Version comparison data
--
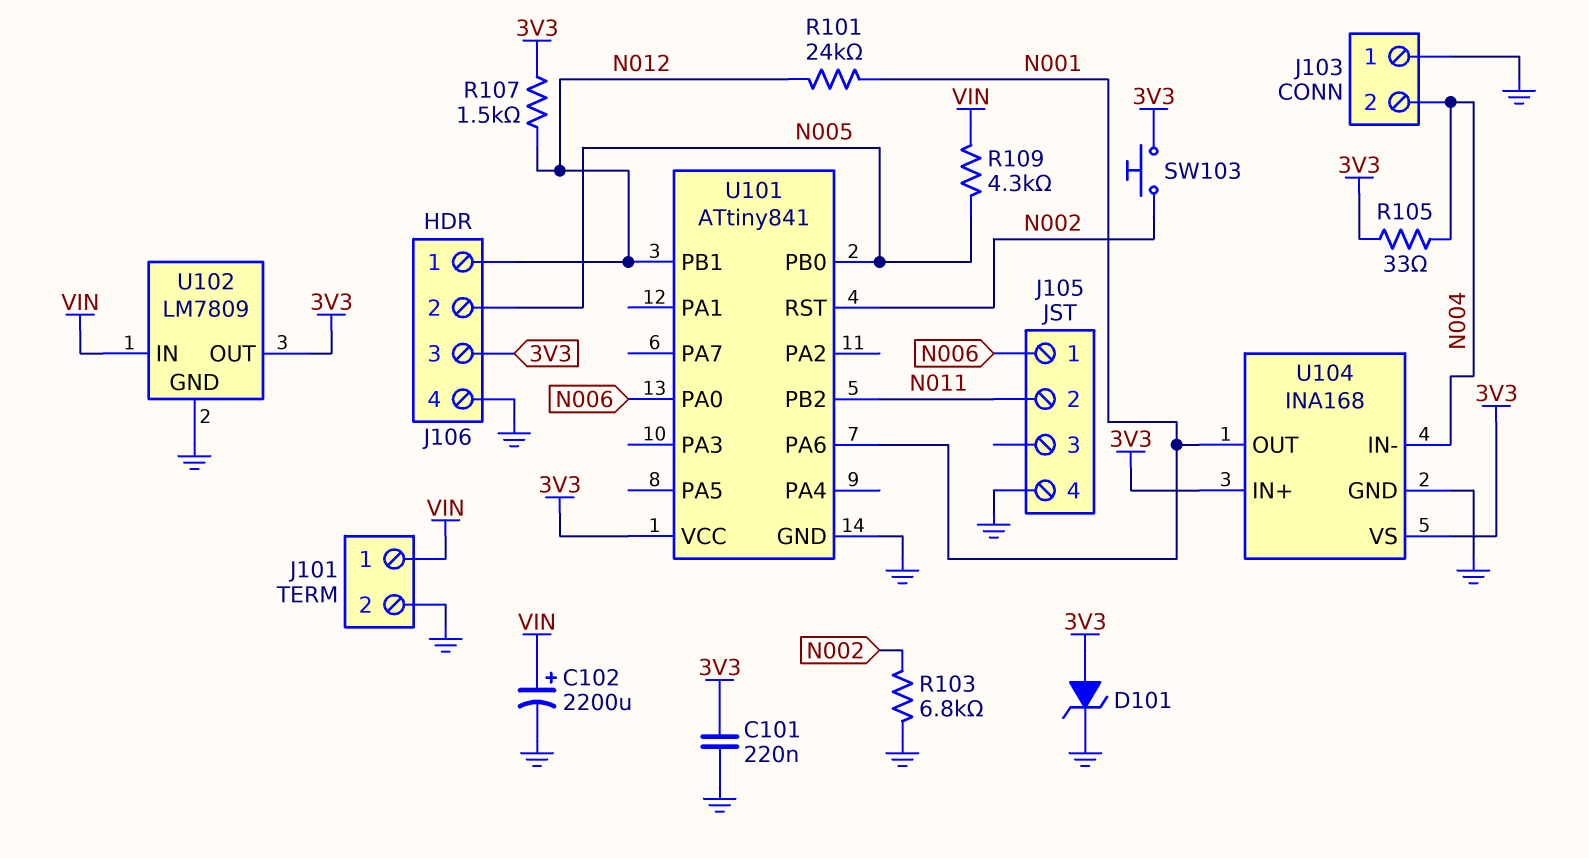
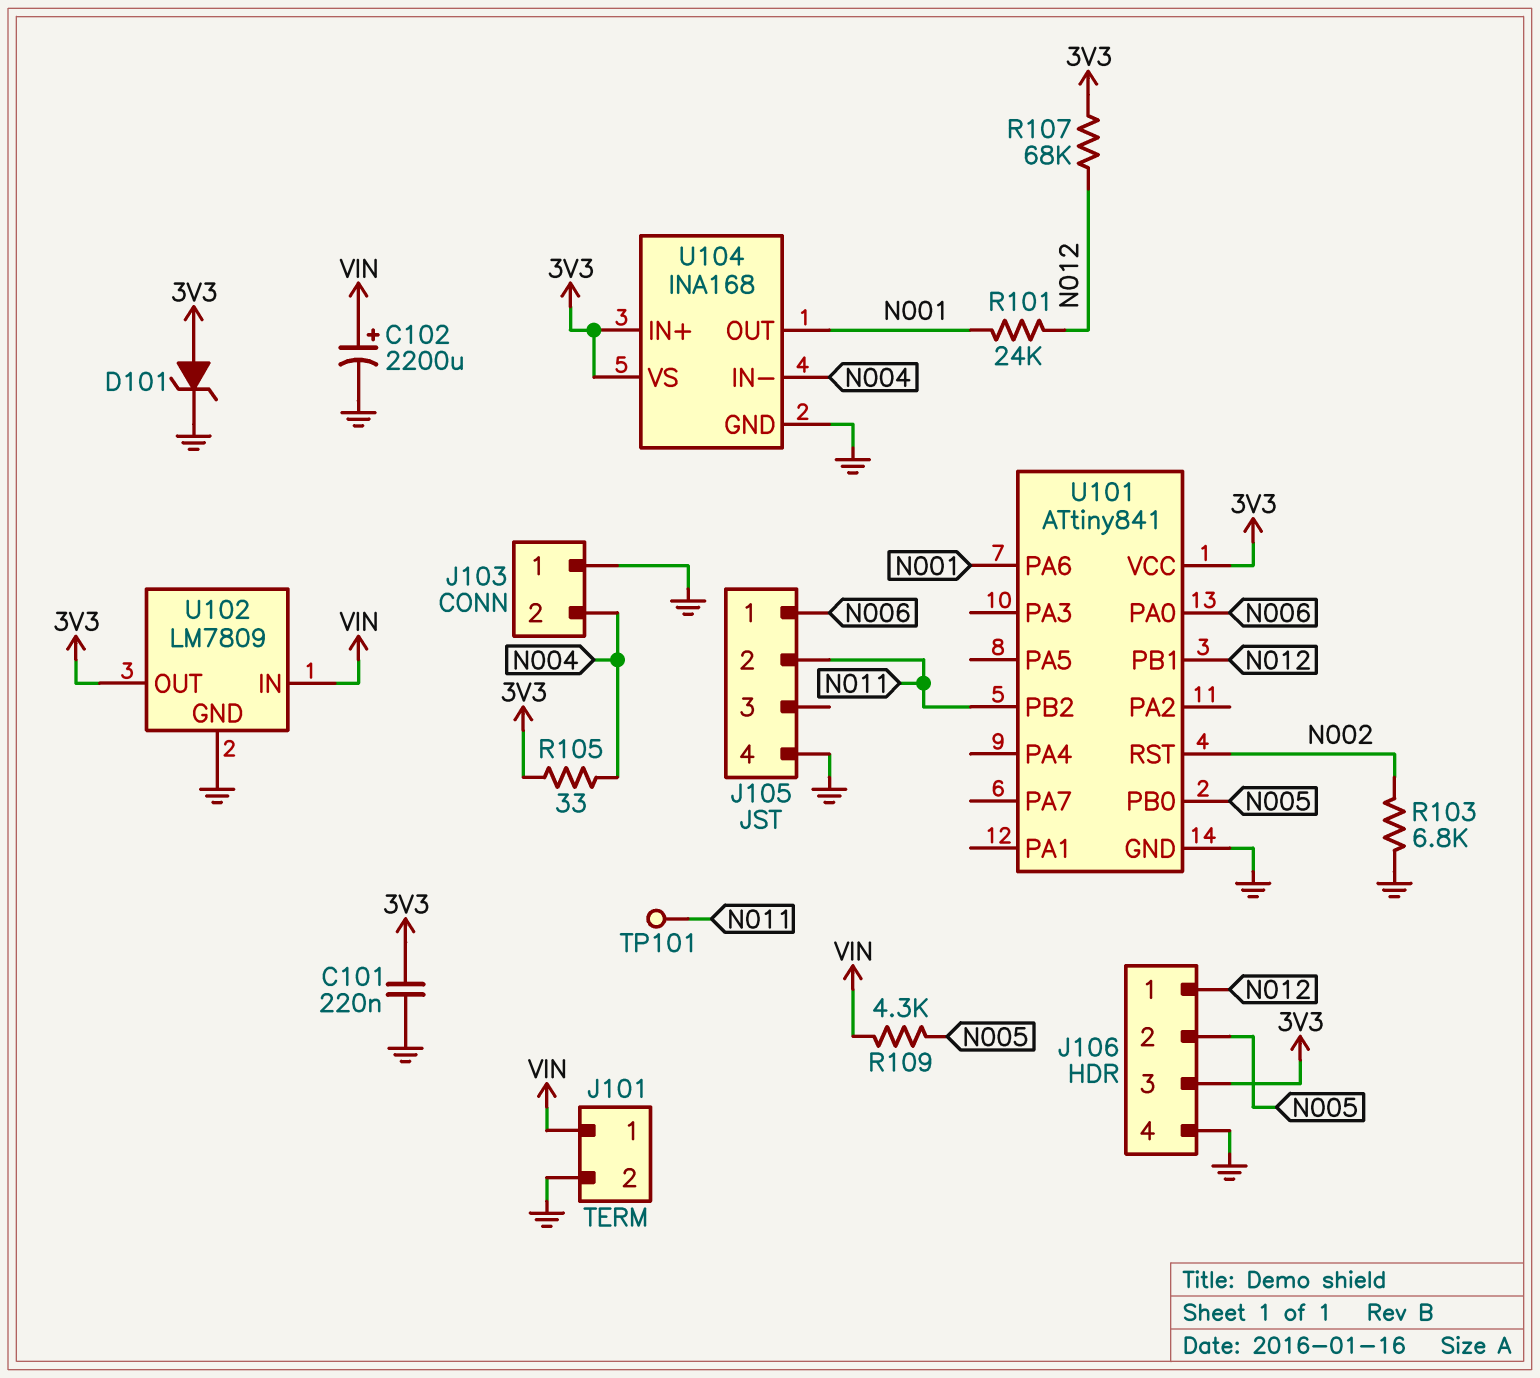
R107: 1.5k (3V3, N012) -> 68k (3V3, N012)
SW103: button (3V3, N002) -> none
TP101: none -> test point (N011)

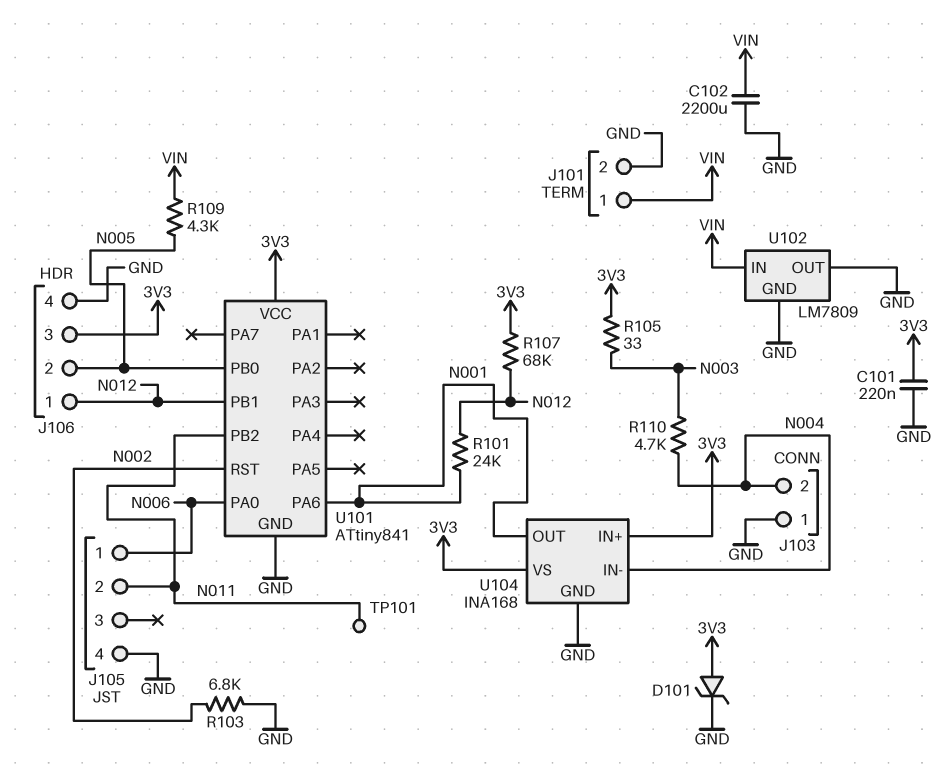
C102: 2200uF (plus VIN, minus GND) -> 2200uF (GND, VIN)
R105: 33 (3V3, N004) -> 33 (3V3, N003)
R110: none -> 4.7k (N003, N004)
U102 pin OUT: 3V3 -> GND

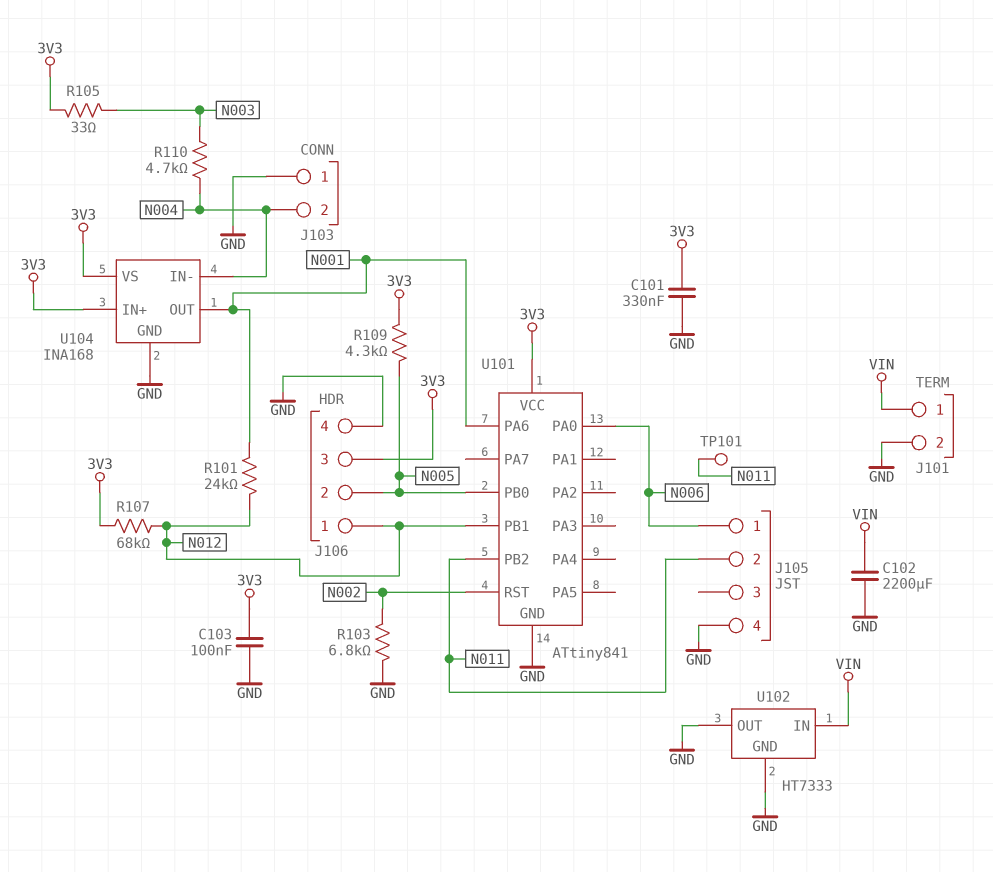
C101: 220nF (3V3, GND) -> 330nF (3V3, GND)
C103: none -> 100nF (3V3, GND)
D101: zener (A 3V3, K GND) -> none
R109: 4.3k (N005, VIN) -> 4.3k (3V3, N005)
U102: LM7809 -> HT7333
--
Directions for this task >> The expected answer is every line in the data above that carries the string "none".

Task result >>
SW103: button (3V3, N002) -> none
TP101: none -> test point (N011)
R110: none -> 4.7k (N003, N004)
C103: none -> 100nF (3V3, GND)
D101: zener (A 3V3, K GND) -> none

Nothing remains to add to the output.